*EXERCISE INSTRUCTIONS*.
Output the records precisely as they stand. Pictures are to be skipped.

○ ○ ○

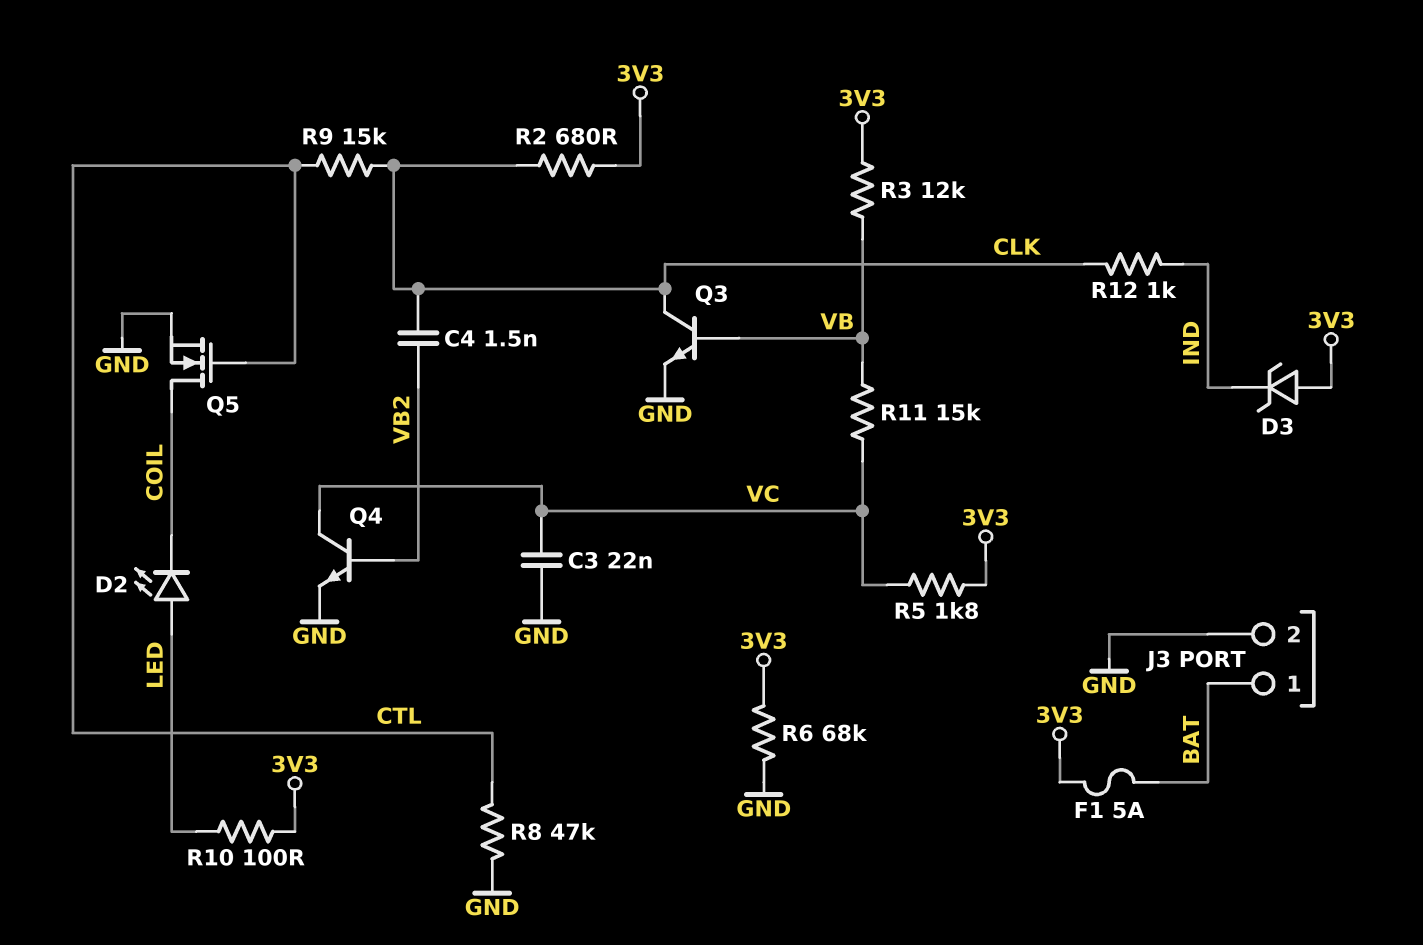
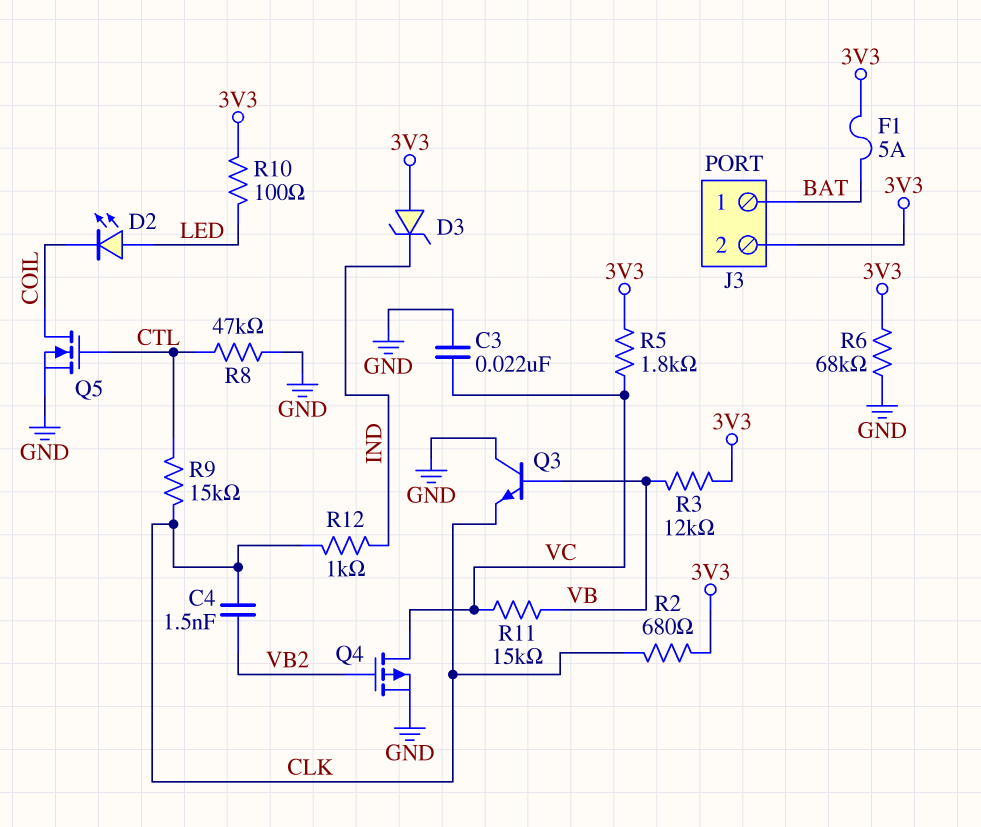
J3 pin 2: GND -> 3V3
Q3: NPN (B VB, C CLK, E GND) -> NPN (B VB, C GND, E CLK)
Q4: NPN (B VB2, C VC, E GND) -> PMOS (G VB2, D VC, S GND)

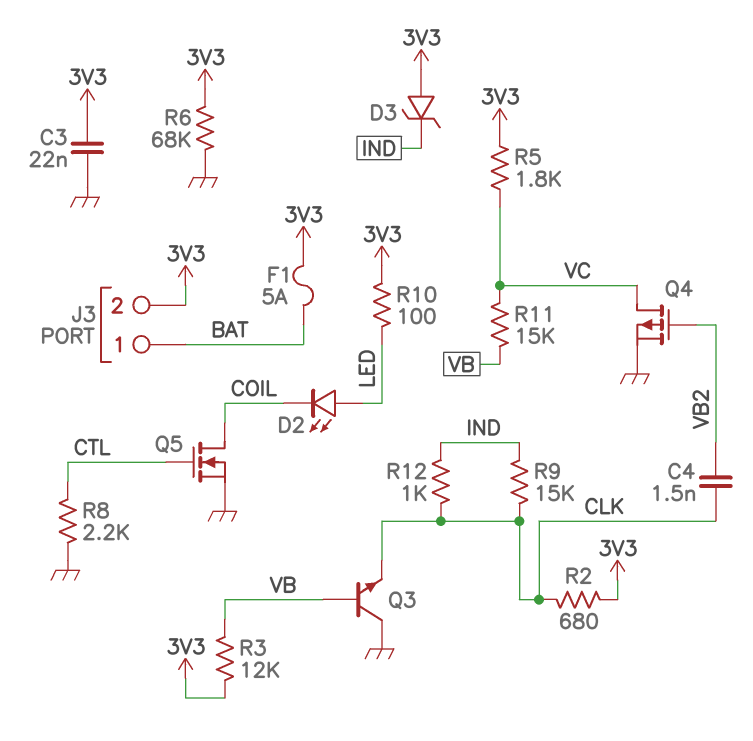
C3: 22nF (GND, VC) -> 22nF (3V3, GND)
R8: 47k (CTL, GND) -> 2.2k (CTL, GND)
R9: 15k (CLK, CTL) -> 15k (CLK, IND)

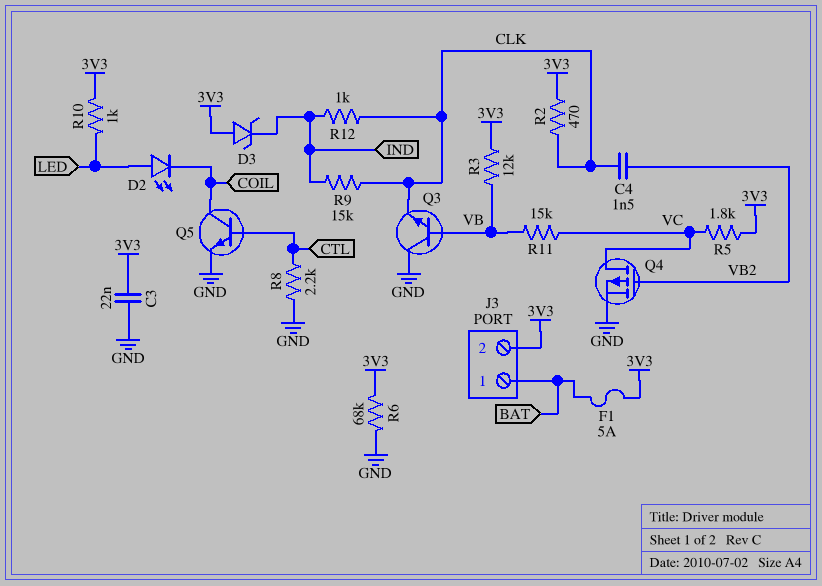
Q5: NMOS (G CTL, D COIL, S GND) -> NPN (B CTL, C COIL, E GND)
R2: 680 (3V3, CLK) -> 470 (3V3, CLK)
R10: 100 (3V3, LED) -> 1k (3V3, LED)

○ ○ ○

*RESPONSE*.
J3 pin 2: GND -> 3V3
Q3: NPN (B VB, C CLK, E GND) -> NPN (B VB, C GND, E CLK)
Q4: NPN (B VB2, C VC, E GND) -> PMOS (G VB2, D VC, S GND)

C3: 22nF (GND, VC) -> 22nF (3V3, GND)
R8: 47k (CTL, GND) -> 2.2k (CTL, GND)
R9: 15k (CLK, CTL) -> 15k (CLK, IND)

Q5: NMOS (G CTL, D COIL, S GND) -> NPN (B CTL, C COIL, E GND)
R2: 680 (3V3, CLK) -> 470 (3V3, CLK)
R10: 100 (3V3, LED) -> 1k (3V3, LED)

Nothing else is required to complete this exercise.